Find every line containing "dispenser" in the records below and report the tally as a bare number.
┄┄┄┄┄┄
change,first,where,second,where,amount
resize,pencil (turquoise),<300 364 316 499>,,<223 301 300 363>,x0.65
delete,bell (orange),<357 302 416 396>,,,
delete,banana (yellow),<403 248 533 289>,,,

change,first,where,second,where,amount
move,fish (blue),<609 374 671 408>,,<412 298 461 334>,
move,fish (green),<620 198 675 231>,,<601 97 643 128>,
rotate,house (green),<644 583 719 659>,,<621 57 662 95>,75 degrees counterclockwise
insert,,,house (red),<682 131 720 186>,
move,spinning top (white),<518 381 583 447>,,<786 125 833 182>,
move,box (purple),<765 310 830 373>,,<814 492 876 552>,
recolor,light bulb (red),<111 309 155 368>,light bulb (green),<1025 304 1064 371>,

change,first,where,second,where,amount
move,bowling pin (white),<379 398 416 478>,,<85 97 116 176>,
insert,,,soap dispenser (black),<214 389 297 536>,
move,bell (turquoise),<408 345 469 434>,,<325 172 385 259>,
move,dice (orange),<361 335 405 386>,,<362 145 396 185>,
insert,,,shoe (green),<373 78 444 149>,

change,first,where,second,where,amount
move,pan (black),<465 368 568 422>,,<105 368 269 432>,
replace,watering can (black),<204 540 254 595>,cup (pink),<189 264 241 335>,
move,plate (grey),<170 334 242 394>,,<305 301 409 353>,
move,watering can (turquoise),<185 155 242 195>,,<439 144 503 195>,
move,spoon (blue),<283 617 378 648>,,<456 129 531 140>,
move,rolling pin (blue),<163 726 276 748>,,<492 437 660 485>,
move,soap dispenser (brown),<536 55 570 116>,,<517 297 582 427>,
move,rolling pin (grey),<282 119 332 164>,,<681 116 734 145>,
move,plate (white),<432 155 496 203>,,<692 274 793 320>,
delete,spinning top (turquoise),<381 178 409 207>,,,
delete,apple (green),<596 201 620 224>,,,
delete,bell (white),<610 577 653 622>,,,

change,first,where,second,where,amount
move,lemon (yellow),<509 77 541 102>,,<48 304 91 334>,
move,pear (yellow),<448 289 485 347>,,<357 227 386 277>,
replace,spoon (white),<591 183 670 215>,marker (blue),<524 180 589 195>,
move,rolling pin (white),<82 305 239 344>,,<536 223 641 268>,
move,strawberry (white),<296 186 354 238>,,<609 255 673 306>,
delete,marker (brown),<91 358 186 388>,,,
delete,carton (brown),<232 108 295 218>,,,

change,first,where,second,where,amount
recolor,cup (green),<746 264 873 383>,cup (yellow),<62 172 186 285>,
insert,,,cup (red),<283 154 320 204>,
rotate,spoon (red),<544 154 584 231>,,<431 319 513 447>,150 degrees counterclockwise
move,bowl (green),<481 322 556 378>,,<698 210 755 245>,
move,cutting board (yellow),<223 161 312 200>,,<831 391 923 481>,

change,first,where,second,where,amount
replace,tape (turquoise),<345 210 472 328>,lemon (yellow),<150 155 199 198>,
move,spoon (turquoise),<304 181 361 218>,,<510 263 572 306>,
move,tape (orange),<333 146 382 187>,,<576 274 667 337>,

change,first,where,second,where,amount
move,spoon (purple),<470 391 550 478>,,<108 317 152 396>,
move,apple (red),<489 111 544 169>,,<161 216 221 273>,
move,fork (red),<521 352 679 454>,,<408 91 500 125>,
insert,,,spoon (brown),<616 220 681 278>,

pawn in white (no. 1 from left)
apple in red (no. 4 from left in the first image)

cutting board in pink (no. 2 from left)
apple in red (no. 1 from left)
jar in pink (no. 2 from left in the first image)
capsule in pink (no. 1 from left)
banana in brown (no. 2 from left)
┄┄┄┄┄┄
**Reply**
2